JOB: Set down every entry again word for word, please, but skip the pictures.

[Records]
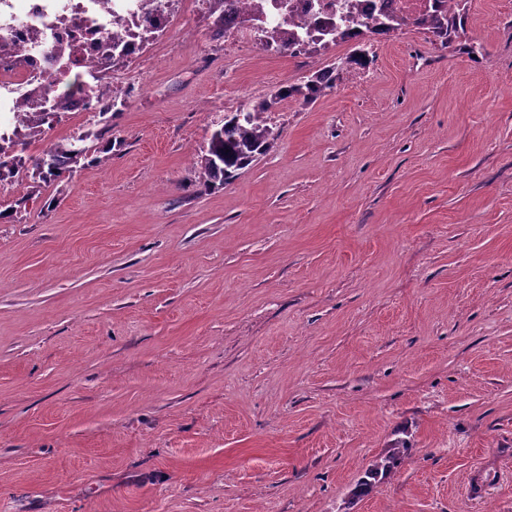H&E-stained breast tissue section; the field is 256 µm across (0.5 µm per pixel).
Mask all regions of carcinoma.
Returning a JSON list of instances; mask_svg holds the SVG:
<instances>
[{"instance_id": "carcinoma-1", "label": "carcinoma", "mask_w": 512, "mask_h": 512, "mask_svg": "<svg viewBox=\"0 0 512 512\" xmlns=\"http://www.w3.org/2000/svg\"><path fill=\"white\" fill-rule=\"evenodd\" d=\"M434 8L431 13L412 21L378 13L364 20L350 14L342 13L336 23H328L320 28L322 37L308 44L304 52H317L326 46L346 43L360 44L369 37L387 39L403 28L413 26L421 28L440 41L441 46L448 47L451 35L457 26L461 25L464 13L461 12V0H433ZM209 10L214 16L213 36L224 38V0H210ZM259 43L266 47H274L279 51L289 52L295 41V32L291 21L271 33L262 27H257ZM370 60L363 50L359 49L346 57L336 66L313 72L298 83H283L259 101L242 103L245 117L238 118V112L224 115V123L216 129L210 138L207 148L200 152L195 159V174L198 187L207 190L215 185H224L237 178L242 170L251 165L260 156L273 147L276 135L267 123L266 113L274 110L279 103L288 98H301L310 103L326 91L336 87L339 72L349 67L365 68ZM102 104L98 115L109 112L123 111L127 105V94H119L110 86H104ZM45 112H18V124L27 128L29 135L35 137L41 134V127L46 121ZM95 140L91 146L85 145L88 139ZM12 140L0 141V182L12 179L24 168L22 159L11 155ZM112 141L104 139V133L83 132L68 138L64 142L52 145L42 155L32 160L31 177L49 185L65 176H72L80 164L87 165L99 162L98 154L110 150ZM405 449L395 448L389 455L375 461L360 481L359 491H367L372 481L380 476L388 475L396 467Z\"/></svg>"}]
</instances>
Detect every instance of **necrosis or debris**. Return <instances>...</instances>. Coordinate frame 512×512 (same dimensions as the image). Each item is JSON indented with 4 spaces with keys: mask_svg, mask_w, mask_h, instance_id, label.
<instances>
[{
    "mask_svg": "<svg viewBox=\"0 0 512 512\" xmlns=\"http://www.w3.org/2000/svg\"><path fill=\"white\" fill-rule=\"evenodd\" d=\"M342 0H262L263 23L293 19L297 49L335 21ZM171 22L154 0H0V114L42 112L61 90L80 84L73 112L95 111L105 59L99 44L118 41L126 59L144 53L143 33L163 35Z\"/></svg>",
    "mask_w": 512,
    "mask_h": 512,
    "instance_id": "1",
    "label": "necrosis or debris"
}]
</instances>
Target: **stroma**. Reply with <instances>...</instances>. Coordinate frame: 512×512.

RIGHT ANSWER:
H&E-stained breast tissue section; the field is 256 µm across (0.5 µm per pixel).
Mask all regions of carcinoma.
Returning a JSON list of instances; mask_svg holds the SVG:
<instances>
[{"instance_id": "carcinoma-1", "label": "carcinoma", "mask_w": 512, "mask_h": 512, "mask_svg": "<svg viewBox=\"0 0 512 512\" xmlns=\"http://www.w3.org/2000/svg\"><path fill=\"white\" fill-rule=\"evenodd\" d=\"M434 8L431 13L412 21L378 13L364 20L350 14L342 13L336 23H328L320 28L322 37L308 44L304 52H317L326 46L346 43L360 44L369 37L387 39L403 28L413 26L421 28L440 41L441 46L448 47L451 35L457 26L461 25L464 13L461 12V0H433ZM209 10L214 16L213 36L224 38V0H210ZM259 43L266 47H274L279 51L289 52L295 41V32L291 21L271 33L262 27H257ZM370 60L363 50L359 49L346 57L336 66L313 72L298 83H283L259 101L242 103L245 117L238 118V112L224 115V123L216 129L210 138L207 148L200 152L195 159V174L198 187L207 190L215 185H224L237 178L242 170L251 165L260 156L273 147L276 135L267 123L266 113L274 110L279 103L288 98H301L310 103L326 91L336 87L339 72L349 67L365 68ZM102 104L98 115L109 112L123 111L127 105V94H119L110 86H104ZM45 112H18V124L27 128L29 135L35 137L41 134V127L46 121ZM95 140L91 146L85 145L88 139ZM12 140L0 141V182L12 179L24 168L22 159L11 155ZM112 141L104 139V133L83 132L68 138L64 142L52 145L42 155L32 160L31 177L49 185L65 176H72L80 164L87 165L99 162L98 154L110 150ZM405 449L395 448L389 455L375 461L360 481L359 491H367L372 481L380 476L388 475L396 467Z\"/></svg>"}]
</instances>
Detect every instance of **necrosis or debris**. Return <instances>...</instances>. Coordinate frame 512×512 (same dimensions as the image). Each item is JSON indented with 4 spaces with keys: mask_svg, mask_w, mask_h, instance_id, label.
<instances>
[{
    "mask_svg": "<svg viewBox=\"0 0 512 512\" xmlns=\"http://www.w3.org/2000/svg\"><path fill=\"white\" fill-rule=\"evenodd\" d=\"M342 0H262L263 23L293 19L297 49L335 21ZM171 22L154 0H0V114L42 112L61 90L80 84L73 112L95 111L105 59L99 44L118 41L126 59L144 53L143 33L163 35Z\"/></svg>",
    "mask_w": 512,
    "mask_h": 512,
    "instance_id": "1",
    "label": "necrosis or debris"
}]
</instances>
Target: **stroma**. Reply with <instances>...</instances>. Coordinate frame: 512×512.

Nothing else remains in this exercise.